#### Exercise materials
□ □ □

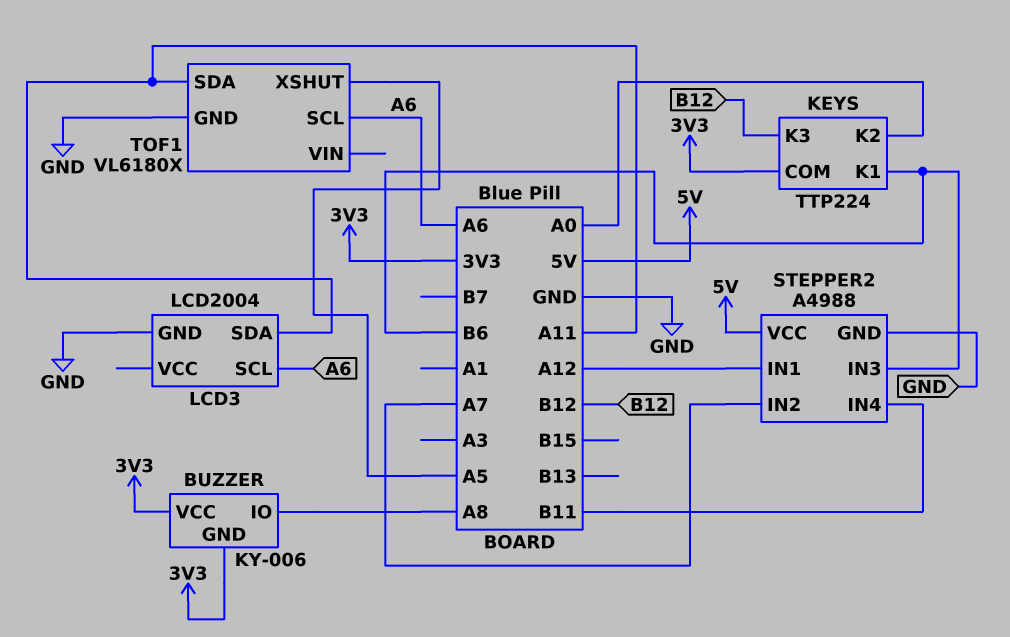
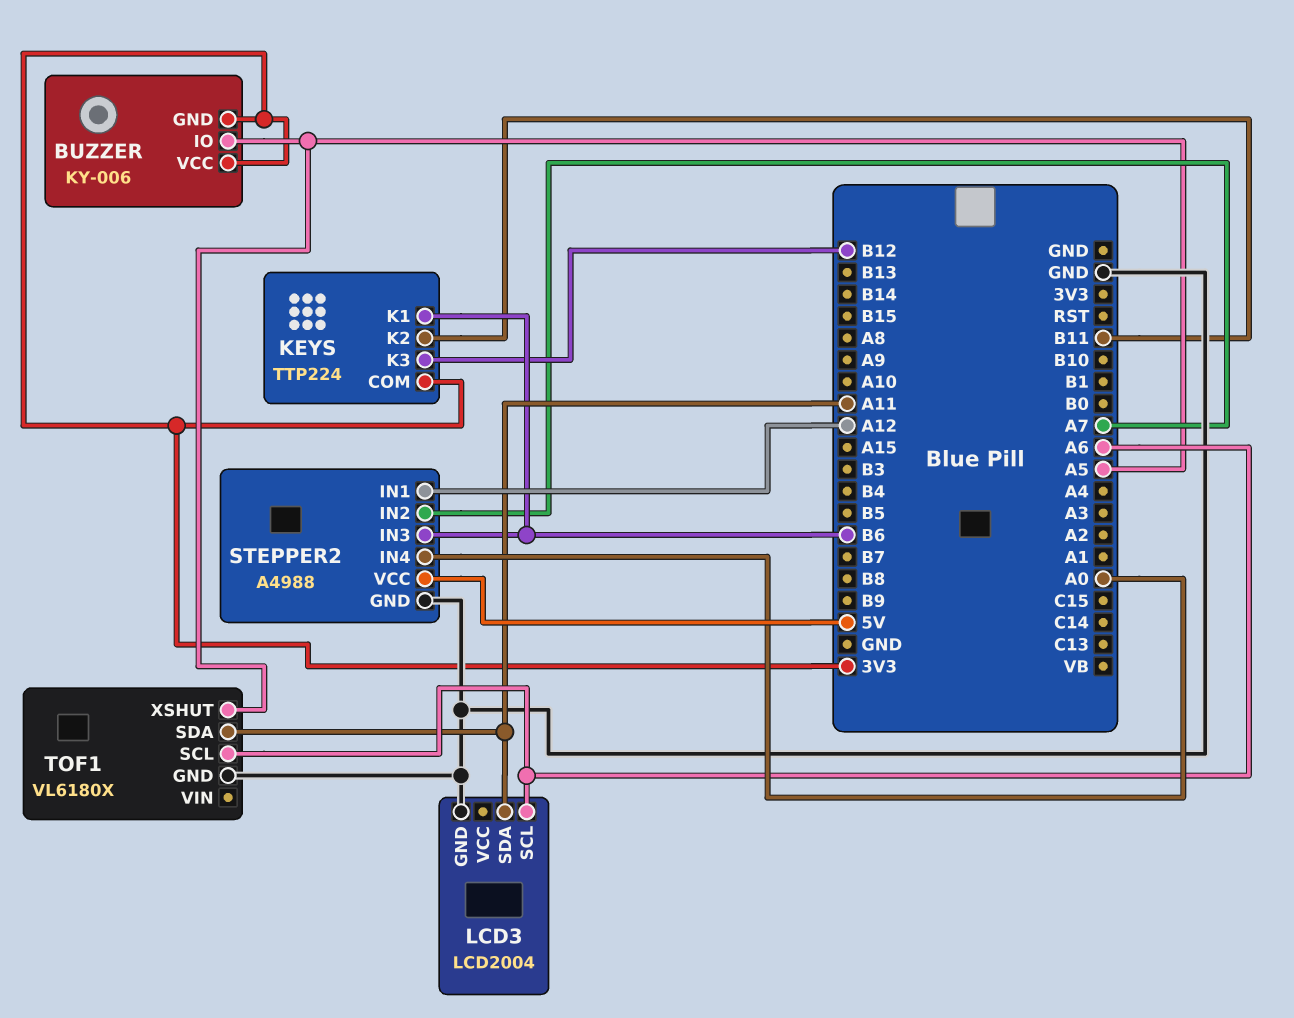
BUZZER pin IO: A8 -> A5
KEYS pin K2: A0 -> B11
STEPPER2 pin IN4: B11 -> A0

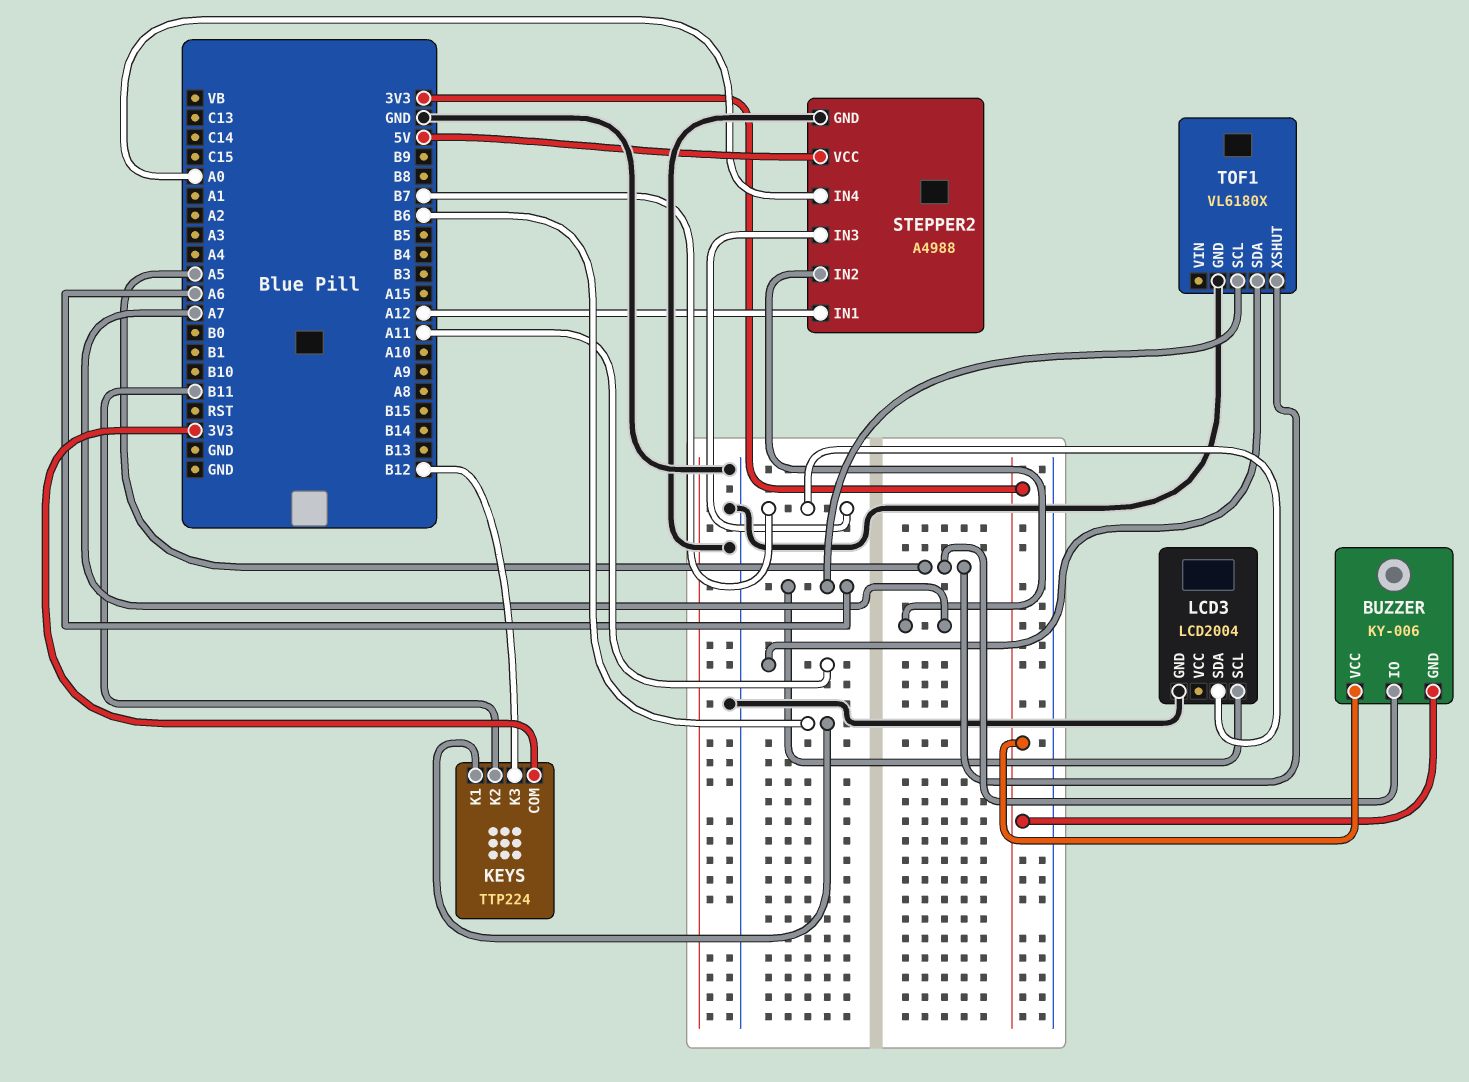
LCD3 pin SDA: A11 -> B7
STEPPER2 pin IN3: B6 -> B7

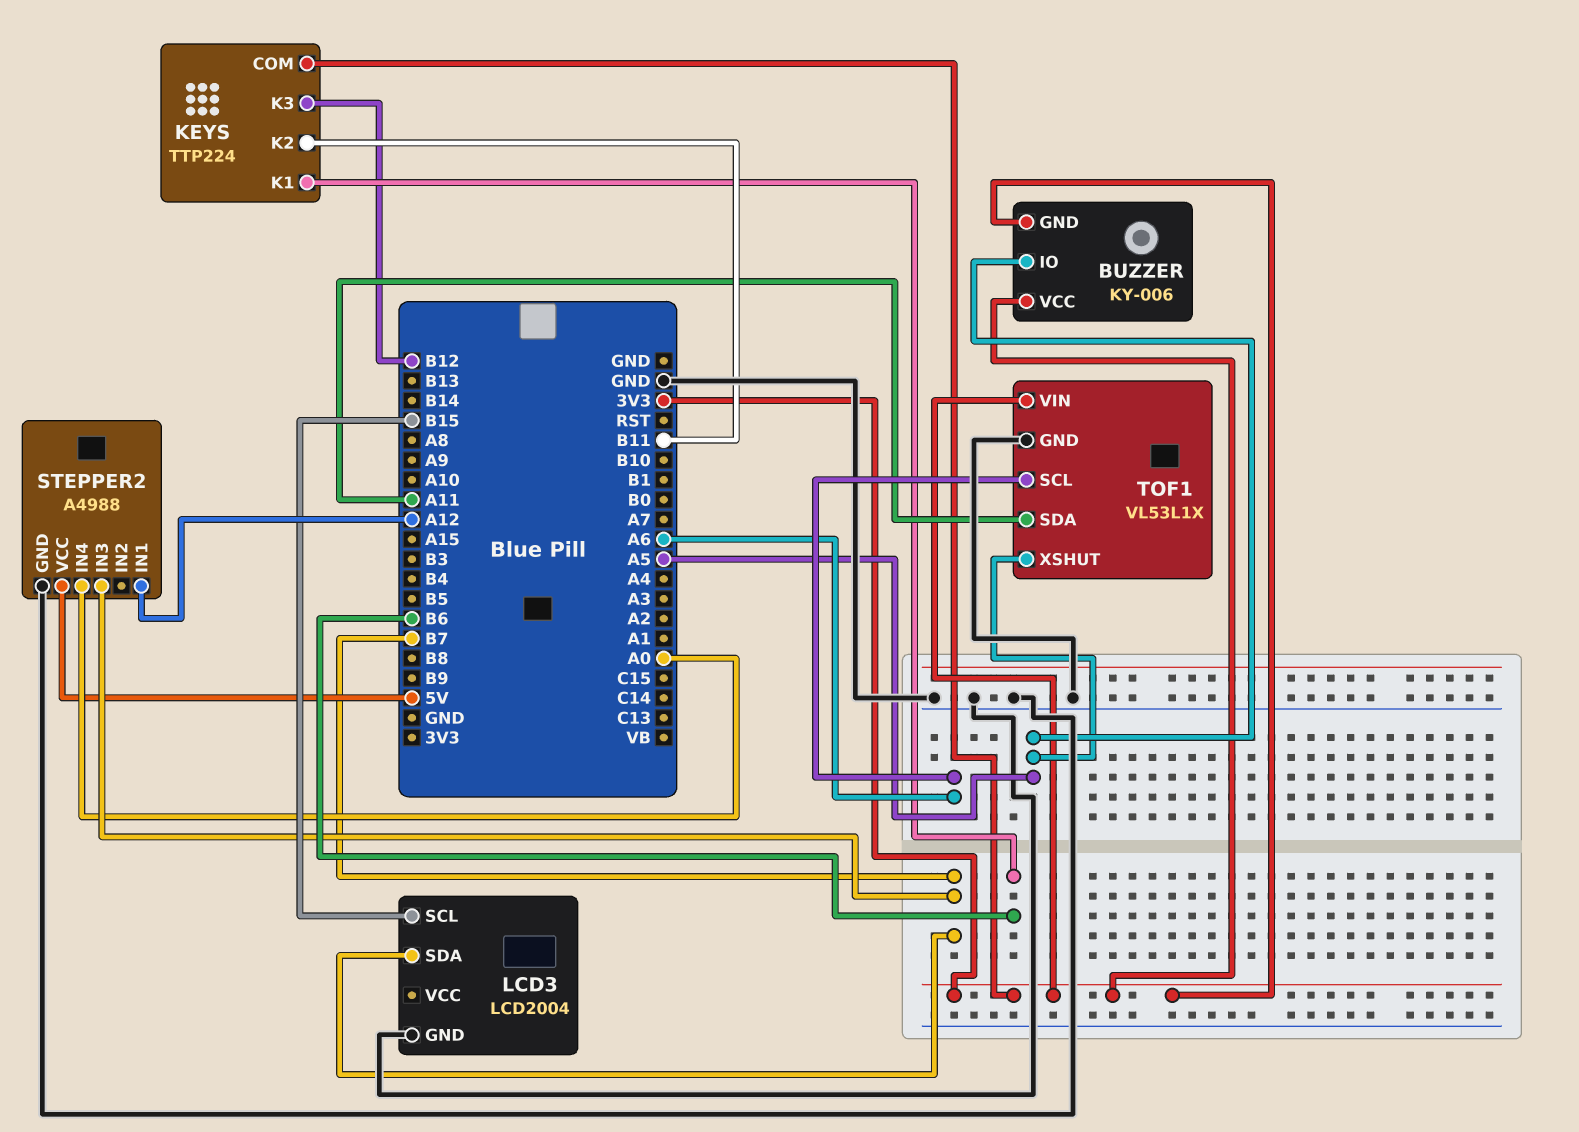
LCD3 pin SCL: A6 -> B15
STEPPER2 pin IN2: A7 -> none
TOF1: VL6180X -> VL53L1X
TOF1 pin VIN: none -> 3V3

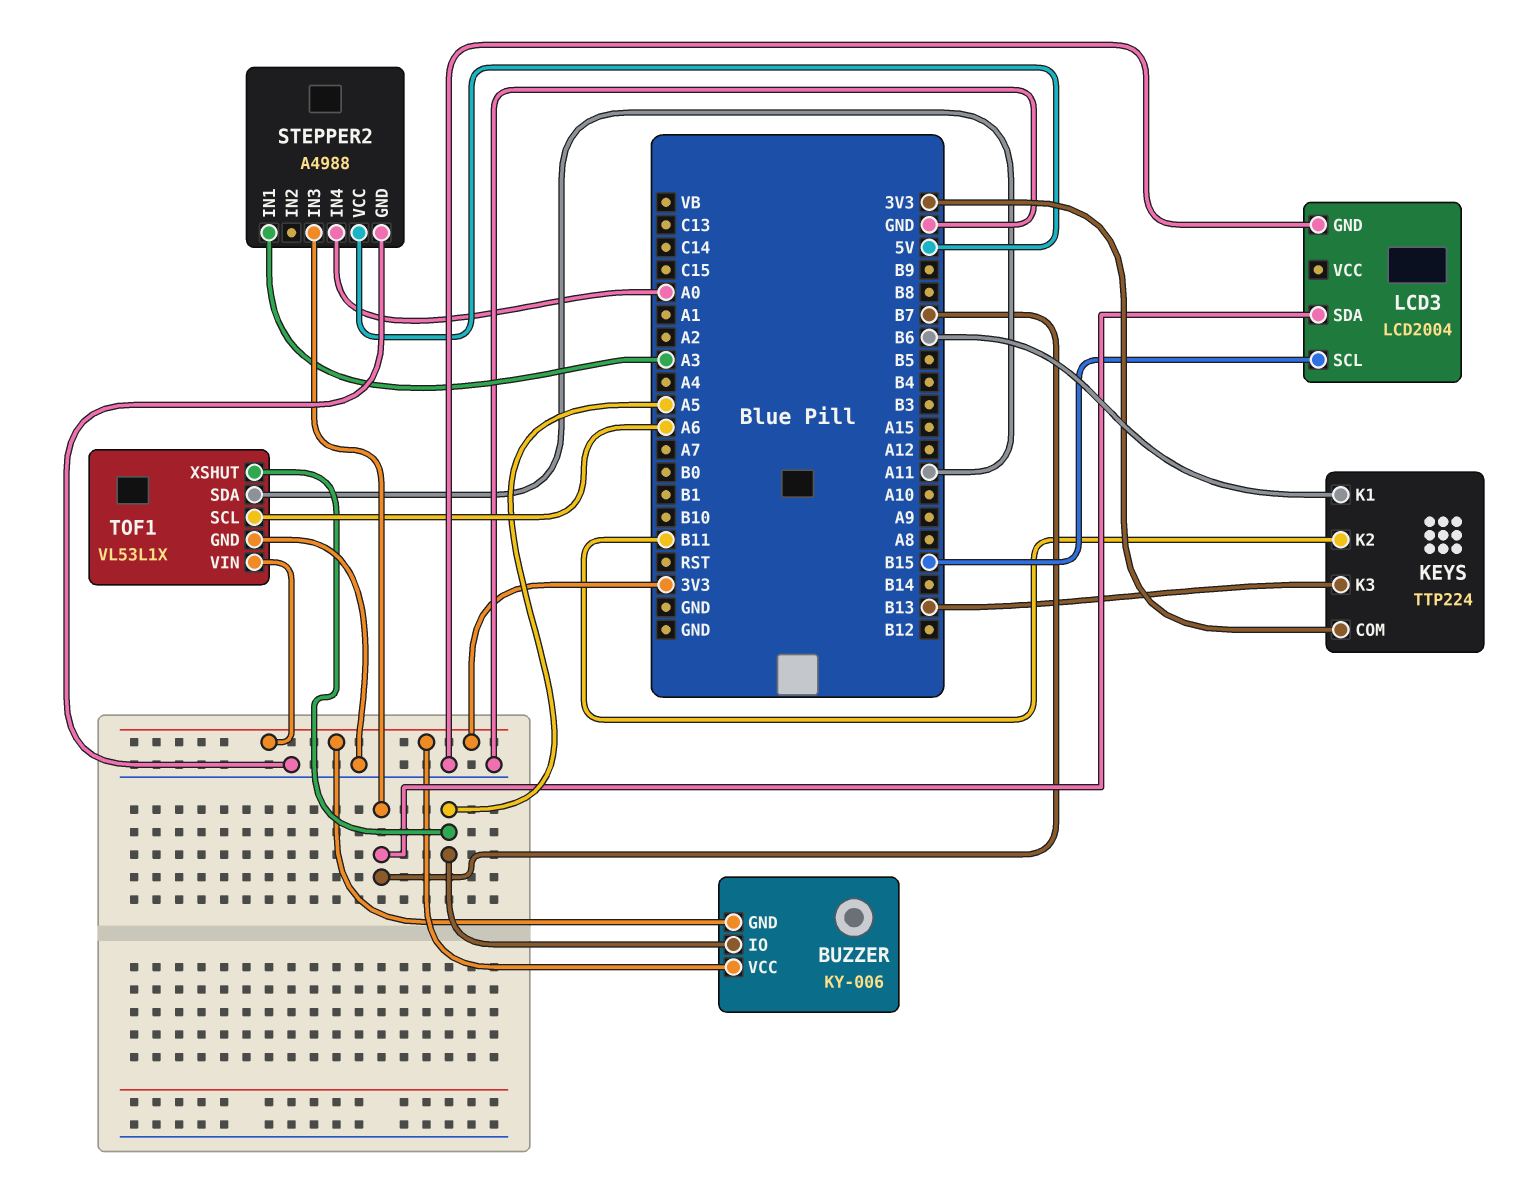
KEYS pin K3: B12 -> B13
STEPPER2 pin IN1: A12 -> A3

□ □ □

#### What is needed
Search the entries for the word "none" and gather every line where it appears.

#### Answer to the exercise
STEPPER2 pin IN2: A7 -> none
TOF1 pin VIN: none -> 3V3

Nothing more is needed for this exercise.